### [Directions for this task]
Give the lines below again exactly, starting with the line that holds "D8: LED (A GND, K" and going on through the line that holds "D212: zener 4.7V".

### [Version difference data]
╭──
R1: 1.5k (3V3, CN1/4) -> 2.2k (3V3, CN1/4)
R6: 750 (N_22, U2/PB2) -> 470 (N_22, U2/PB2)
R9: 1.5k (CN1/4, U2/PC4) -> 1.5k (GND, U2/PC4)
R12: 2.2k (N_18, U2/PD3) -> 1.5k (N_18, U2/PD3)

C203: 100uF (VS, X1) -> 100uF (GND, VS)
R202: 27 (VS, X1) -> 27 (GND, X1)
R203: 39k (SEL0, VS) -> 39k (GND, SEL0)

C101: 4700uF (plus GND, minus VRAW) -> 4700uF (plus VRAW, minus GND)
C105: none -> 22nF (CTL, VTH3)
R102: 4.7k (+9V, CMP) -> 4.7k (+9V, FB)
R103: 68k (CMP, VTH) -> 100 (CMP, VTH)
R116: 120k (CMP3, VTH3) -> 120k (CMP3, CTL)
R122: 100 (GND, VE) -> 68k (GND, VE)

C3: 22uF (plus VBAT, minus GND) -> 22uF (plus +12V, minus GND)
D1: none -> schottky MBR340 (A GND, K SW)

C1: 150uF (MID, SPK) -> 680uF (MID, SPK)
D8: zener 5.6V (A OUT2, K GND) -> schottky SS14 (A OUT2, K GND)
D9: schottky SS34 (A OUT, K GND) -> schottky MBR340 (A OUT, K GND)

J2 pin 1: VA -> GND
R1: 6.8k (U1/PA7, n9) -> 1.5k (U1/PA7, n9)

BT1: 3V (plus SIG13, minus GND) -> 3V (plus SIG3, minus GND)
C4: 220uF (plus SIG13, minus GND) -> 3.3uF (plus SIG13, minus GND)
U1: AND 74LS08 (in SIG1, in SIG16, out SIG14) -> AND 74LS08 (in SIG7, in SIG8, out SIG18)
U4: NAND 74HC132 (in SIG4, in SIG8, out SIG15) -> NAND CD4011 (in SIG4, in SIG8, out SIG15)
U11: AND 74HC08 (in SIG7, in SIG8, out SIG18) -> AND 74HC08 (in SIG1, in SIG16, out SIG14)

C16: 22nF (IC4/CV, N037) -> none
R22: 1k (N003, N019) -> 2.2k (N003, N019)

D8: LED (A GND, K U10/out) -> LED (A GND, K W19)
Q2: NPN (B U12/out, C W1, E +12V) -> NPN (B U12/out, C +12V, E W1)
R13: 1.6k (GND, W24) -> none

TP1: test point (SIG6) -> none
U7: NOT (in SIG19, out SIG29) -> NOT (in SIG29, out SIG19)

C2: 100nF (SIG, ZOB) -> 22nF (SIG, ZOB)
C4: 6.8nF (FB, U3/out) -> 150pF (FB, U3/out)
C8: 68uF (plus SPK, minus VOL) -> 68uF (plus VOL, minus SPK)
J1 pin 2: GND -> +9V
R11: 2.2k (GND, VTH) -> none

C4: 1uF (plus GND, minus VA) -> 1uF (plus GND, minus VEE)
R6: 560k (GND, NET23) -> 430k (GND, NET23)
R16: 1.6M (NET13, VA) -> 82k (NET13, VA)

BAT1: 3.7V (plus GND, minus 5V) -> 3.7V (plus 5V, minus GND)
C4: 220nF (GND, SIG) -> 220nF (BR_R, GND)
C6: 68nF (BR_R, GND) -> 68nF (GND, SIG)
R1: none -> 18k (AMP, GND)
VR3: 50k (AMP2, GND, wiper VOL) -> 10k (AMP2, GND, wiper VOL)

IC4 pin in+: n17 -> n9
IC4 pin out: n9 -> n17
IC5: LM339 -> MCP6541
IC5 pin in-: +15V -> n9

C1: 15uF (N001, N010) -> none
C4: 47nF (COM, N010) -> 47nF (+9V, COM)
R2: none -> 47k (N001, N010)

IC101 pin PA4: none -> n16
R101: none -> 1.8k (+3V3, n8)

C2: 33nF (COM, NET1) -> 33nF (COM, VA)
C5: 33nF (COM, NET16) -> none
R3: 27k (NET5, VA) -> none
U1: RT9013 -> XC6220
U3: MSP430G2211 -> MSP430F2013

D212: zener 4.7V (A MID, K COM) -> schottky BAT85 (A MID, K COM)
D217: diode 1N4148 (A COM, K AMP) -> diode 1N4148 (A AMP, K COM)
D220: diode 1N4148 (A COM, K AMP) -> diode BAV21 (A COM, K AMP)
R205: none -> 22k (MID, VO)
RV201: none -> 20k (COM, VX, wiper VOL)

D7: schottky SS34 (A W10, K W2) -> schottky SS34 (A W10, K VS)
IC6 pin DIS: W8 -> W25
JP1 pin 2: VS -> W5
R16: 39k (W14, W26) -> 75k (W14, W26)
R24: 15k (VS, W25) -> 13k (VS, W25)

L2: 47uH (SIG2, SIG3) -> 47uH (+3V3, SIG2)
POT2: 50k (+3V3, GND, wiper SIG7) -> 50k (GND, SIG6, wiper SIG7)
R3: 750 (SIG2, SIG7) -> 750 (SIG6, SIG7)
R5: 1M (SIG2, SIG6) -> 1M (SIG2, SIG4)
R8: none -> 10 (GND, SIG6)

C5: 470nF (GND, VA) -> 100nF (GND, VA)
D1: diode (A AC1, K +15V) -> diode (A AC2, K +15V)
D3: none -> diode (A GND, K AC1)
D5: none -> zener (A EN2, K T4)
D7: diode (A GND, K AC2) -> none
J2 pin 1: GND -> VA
╰──
### [Exercise solution]
D8: LED (A GND, K U10/out) -> LED (A GND, K W19)
Q2: NPN (B U12/out, C W1, E +12V) -> NPN (B U12/out, C +12V, E W1)
R13: 1.6k (GND, W24) -> none

TP1: test point (SIG6) -> none
U7: NOT (in SIG19, out SIG29) -> NOT (in SIG29, out SIG19)

C2: 100nF (SIG, ZOB) -> 22nF (SIG, ZOB)
C4: 6.8nF (FB, U3/out) -> 150pF (FB, U3/out)
C8: 68uF (plus SPK, minus VOL) -> 68uF (plus VOL, minus SPK)
J1 pin 2: GND -> +9V
R11: 2.2k (GND, VTH) -> none

C4: 1uF (plus GND, minus VA) -> 1uF (plus GND, minus VEE)
R6: 560k (GND, NET23) -> 430k (GND, NET23)
R16: 1.6M (NET13, VA) -> 82k (NET13, VA)

BAT1: 3.7V (plus GND, minus 5V) -> 3.7V (plus 5V, minus GND)
C4: 220nF (GND, SIG) -> 220nF (BR_R, GND)
C6: 68nF (BR_R, GND) -> 68nF (GND, SIG)
R1: none -> 18k (AMP, GND)
VR3: 50k (AMP2, GND, wiper VOL) -> 10k (AMP2, GND, wiper VOL)

IC4 pin in+: n17 -> n9
IC4 pin out: n9 -> n17
IC5: LM339 -> MCP6541
IC5 pin in-: +15V -> n9

C1: 15uF (N001, N010) -> none
C4: 47nF (COM, N010) -> 47nF (+9V, COM)
R2: none -> 47k (N001, N010)

IC101 pin PA4: none -> n16
R101: none -> 1.8k (+3V3, n8)

C2: 33nF (COM, NET1) -> 33nF (COM, VA)
C5: 33nF (COM, NET16) -> none
R3: 27k (NET5, VA) -> none
U1: RT9013 -> XC6220
U3: MSP430G2211 -> MSP430F2013

D212: zener 4.7V (A MID, K COM) -> schottky BAT85 (A MID, K COM)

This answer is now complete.